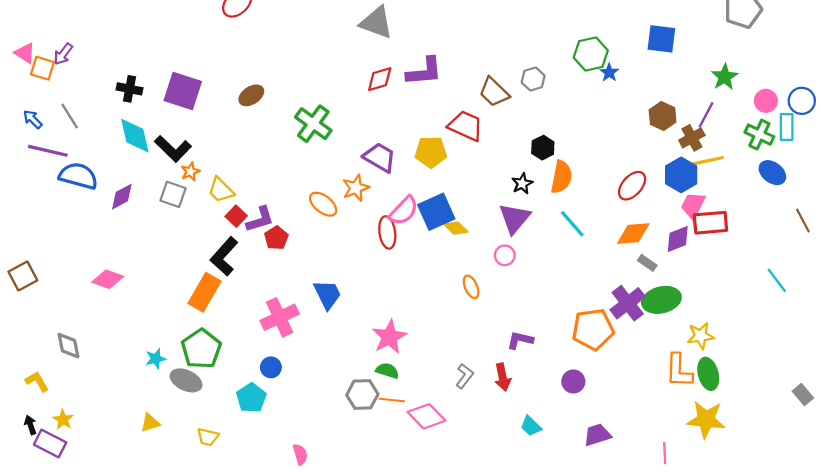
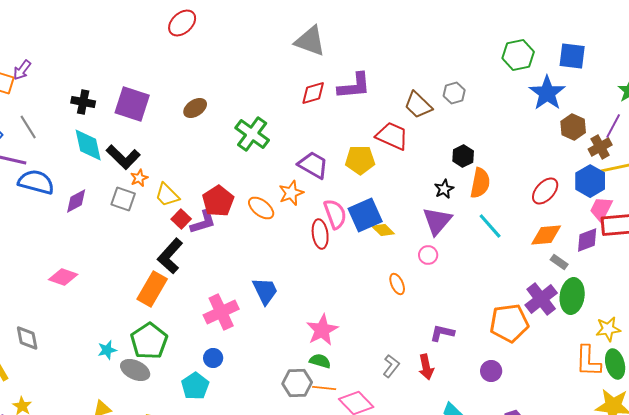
green hexagon: (591, 54) -> (518, 55), moved
blue star: (609, 73) -> (547, 93), moved, size x2.0
pink semicircle: (404, 211) -> (335, 214), turned -64
red pentagon: (276, 238) -> (218, 201), moved, size x1.4
green ellipse: (661, 300) -> (572, 296), turned -68

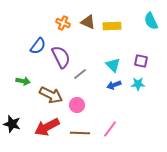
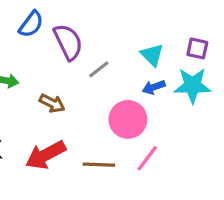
cyan star: (138, 84) -> (192, 86), size x1.6
brown arrow: (51, 95) -> (52, 103), size x0.7
pink circle: (77, 105) -> (128, 119), moved, size x1.5

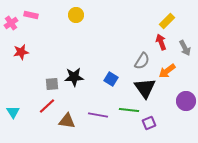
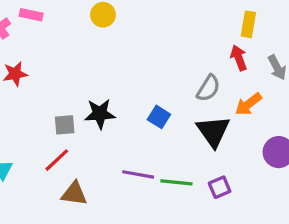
yellow rectangle: (167, 21) -> (248, 24), turned -35
green line: (129, 110) -> (176, 182), moved
brown triangle: (67, 121) -> (74, 194), moved

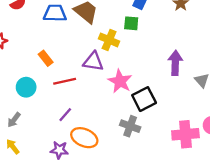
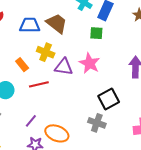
yellow cross: (109, 40) -> (46, 52), moved
pink star: (120, 81) -> (90, 63), moved
purple line: (65, 115) -> (31, 121), moved

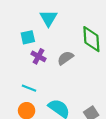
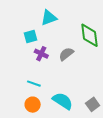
cyan triangle: (48, 18) -> (49, 18), turned 42

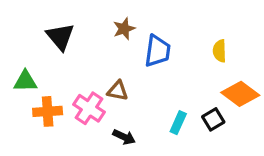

### PROBLEM TO SOLVE
Which lines run from the one containing "green ellipse: (661, 300)" to the end of the entries above? Write them out exactly, leaving out every picture.

### WRITTEN RESPONSE
green ellipse: (661, 300) -> (572, 296), turned -68

cyan star: (138, 84) -> (192, 86), size x1.6
brown arrow: (51, 95) -> (52, 103), size x0.7
pink circle: (77, 105) -> (128, 119), moved, size x1.5

yellow rectangle: (167, 21) -> (248, 24), turned -35
green line: (129, 110) -> (176, 182), moved
brown triangle: (67, 121) -> (74, 194), moved

yellow cross: (109, 40) -> (46, 52), moved
pink star: (120, 81) -> (90, 63), moved
purple line: (65, 115) -> (31, 121), moved

cyan triangle: (48, 18) -> (49, 18), turned 42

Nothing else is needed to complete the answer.